Segment Start: Given data
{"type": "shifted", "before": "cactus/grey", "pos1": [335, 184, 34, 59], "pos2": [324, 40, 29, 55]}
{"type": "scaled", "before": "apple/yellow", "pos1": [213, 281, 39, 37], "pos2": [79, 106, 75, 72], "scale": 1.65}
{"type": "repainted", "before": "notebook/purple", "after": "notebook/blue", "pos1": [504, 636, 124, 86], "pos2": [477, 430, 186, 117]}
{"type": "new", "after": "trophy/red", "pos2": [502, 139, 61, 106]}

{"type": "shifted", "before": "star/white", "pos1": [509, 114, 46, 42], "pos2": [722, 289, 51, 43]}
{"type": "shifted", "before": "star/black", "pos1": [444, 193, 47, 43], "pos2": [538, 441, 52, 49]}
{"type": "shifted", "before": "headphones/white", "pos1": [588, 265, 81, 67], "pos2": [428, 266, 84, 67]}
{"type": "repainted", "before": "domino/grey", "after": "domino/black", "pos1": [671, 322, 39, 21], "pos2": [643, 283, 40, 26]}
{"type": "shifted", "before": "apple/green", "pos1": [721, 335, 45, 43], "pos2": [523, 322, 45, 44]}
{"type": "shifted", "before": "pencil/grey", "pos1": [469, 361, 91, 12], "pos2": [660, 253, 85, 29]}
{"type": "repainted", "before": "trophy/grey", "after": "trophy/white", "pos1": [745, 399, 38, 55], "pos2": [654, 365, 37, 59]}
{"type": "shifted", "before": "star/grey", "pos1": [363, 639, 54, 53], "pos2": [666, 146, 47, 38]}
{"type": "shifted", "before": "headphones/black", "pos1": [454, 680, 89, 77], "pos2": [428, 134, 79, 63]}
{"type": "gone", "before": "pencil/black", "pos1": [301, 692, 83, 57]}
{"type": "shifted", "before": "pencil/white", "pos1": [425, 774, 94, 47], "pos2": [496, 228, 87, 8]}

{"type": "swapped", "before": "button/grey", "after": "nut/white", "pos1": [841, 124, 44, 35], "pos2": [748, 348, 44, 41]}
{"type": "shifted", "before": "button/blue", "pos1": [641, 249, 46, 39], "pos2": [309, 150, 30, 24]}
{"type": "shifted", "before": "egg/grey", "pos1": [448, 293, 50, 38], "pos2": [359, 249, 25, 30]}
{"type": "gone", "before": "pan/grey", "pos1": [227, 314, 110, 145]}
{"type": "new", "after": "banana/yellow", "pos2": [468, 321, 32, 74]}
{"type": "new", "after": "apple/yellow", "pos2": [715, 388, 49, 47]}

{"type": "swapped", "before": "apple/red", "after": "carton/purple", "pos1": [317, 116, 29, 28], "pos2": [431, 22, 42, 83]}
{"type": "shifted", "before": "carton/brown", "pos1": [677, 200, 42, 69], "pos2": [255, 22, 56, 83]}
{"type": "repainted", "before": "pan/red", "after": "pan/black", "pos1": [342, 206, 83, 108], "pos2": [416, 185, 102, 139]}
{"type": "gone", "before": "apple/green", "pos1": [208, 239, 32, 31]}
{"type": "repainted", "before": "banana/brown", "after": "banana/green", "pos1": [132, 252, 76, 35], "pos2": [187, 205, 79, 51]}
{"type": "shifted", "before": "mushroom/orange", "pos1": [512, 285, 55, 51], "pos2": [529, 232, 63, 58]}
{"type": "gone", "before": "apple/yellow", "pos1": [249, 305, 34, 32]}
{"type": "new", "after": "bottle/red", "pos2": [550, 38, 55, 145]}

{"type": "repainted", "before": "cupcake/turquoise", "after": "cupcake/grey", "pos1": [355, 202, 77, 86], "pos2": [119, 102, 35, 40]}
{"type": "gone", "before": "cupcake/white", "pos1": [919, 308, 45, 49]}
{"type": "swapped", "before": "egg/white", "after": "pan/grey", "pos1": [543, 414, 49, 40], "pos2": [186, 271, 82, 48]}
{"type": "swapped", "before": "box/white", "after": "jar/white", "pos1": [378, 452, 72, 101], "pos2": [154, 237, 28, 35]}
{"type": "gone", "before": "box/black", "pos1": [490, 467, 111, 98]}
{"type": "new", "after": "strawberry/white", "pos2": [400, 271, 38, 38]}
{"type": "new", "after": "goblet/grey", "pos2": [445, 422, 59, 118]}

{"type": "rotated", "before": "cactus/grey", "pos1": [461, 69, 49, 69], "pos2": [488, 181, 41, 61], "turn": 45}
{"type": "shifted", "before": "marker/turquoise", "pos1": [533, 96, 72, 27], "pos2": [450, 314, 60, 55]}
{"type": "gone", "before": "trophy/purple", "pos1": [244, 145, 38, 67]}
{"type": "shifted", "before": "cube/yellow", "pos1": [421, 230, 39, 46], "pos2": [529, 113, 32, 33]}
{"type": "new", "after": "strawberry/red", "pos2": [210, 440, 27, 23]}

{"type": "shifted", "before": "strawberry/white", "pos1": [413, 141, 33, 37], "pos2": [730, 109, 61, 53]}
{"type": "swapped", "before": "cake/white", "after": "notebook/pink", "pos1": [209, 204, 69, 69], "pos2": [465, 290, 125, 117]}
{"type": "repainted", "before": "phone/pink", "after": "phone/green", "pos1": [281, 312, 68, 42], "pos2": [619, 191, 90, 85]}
Segment End: Given data
> [The problem]: Please return every line in the data that includes the string "yellow".

> [Answer for the task]:
{"type": "scaled", "before": "apple/yellow", "pos1": [213, 281, 39, 37], "pos2": [79, 106, 75, 72], "scale": 1.65}
{"type": "new", "after": "banana/yellow", "pos2": [468, 321, 32, 74]}
{"type": "new", "after": "apple/yellow", "pos2": [715, 388, 49, 47]}
{"type": "gone", "before": "apple/yellow", "pos1": [249, 305, 34, 32]}
{"type": "shifted", "before": "cube/yellow", "pos1": [421, 230, 39, 46], "pos2": [529, 113, 32, 33]}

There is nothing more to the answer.